___ Excerpted records ___
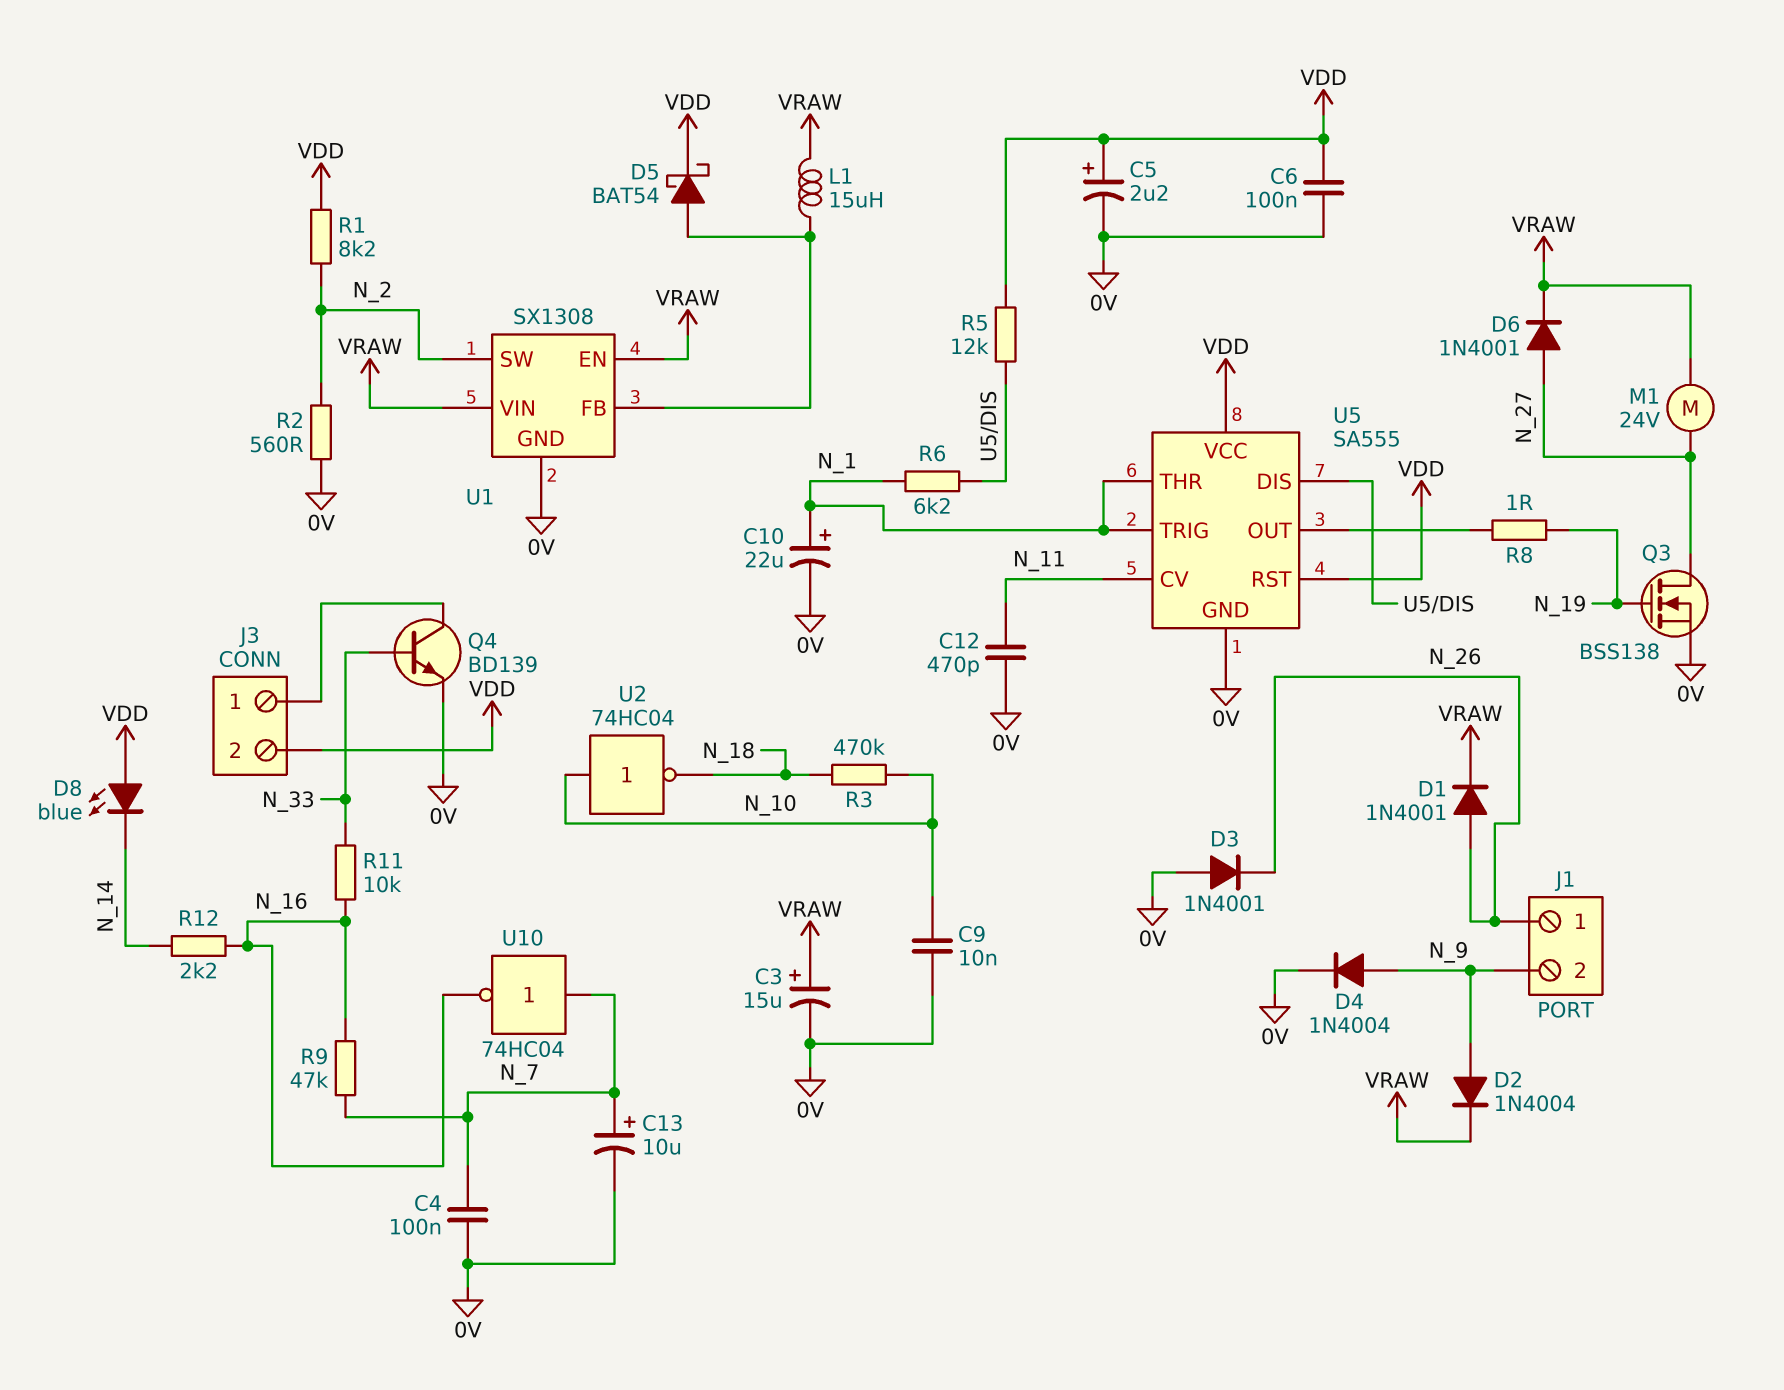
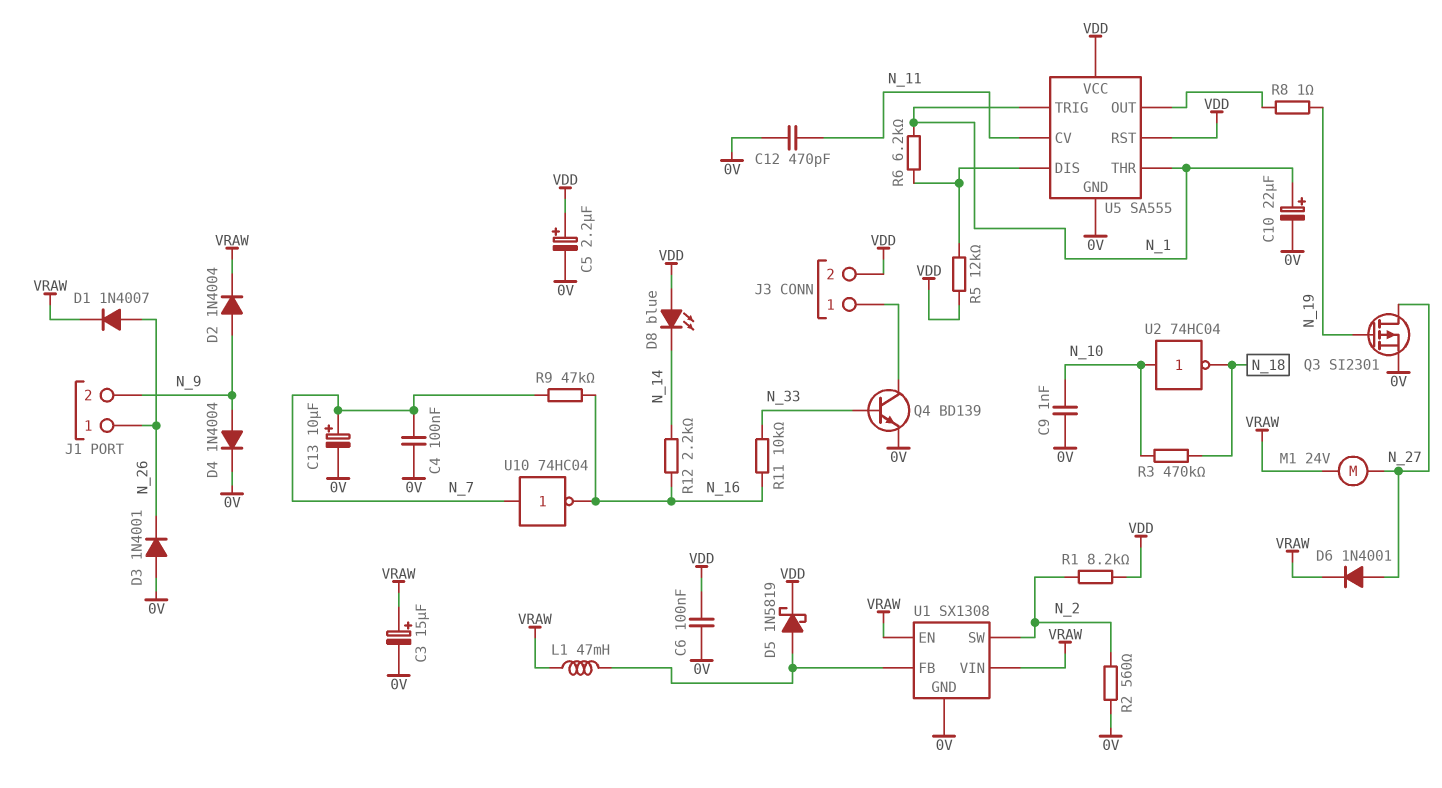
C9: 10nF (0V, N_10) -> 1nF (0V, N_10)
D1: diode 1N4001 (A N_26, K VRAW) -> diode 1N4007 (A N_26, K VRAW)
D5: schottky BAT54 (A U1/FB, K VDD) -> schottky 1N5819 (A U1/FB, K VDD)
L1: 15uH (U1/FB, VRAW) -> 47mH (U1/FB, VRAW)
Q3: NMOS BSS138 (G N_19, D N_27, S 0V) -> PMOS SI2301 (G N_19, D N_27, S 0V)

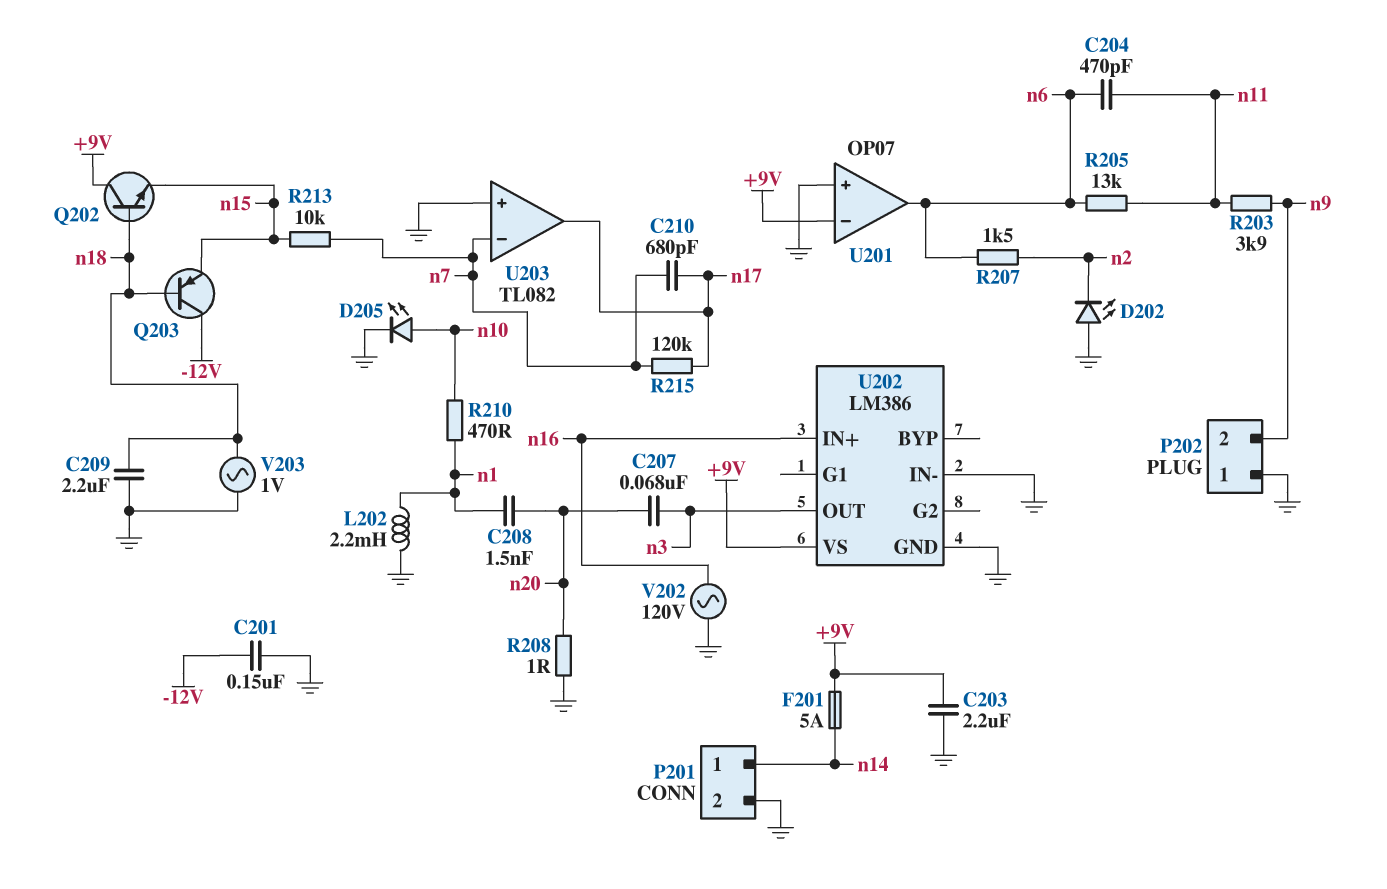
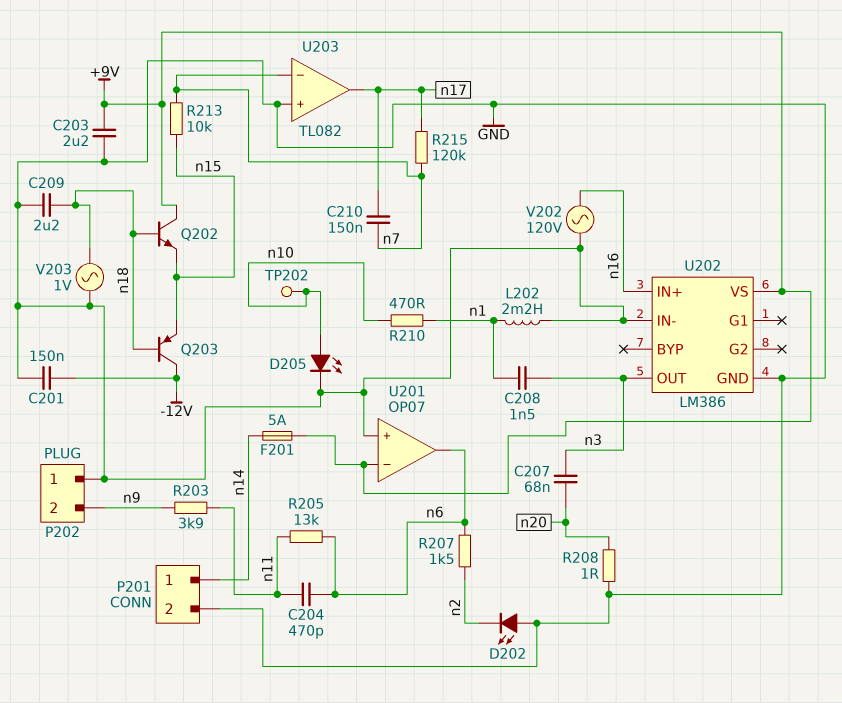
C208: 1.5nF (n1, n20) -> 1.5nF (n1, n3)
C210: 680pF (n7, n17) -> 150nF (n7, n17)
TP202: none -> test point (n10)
___
* The task: Look for the string "VRAW" in the records, and copy every line where it is found.

* Written answer:
D1: diode 1N4001 (A N_26, K VRAW) -> diode 1N4007 (A N_26, K VRAW)
L1: 15uH (U1/FB, VRAW) -> 47mH (U1/FB, VRAW)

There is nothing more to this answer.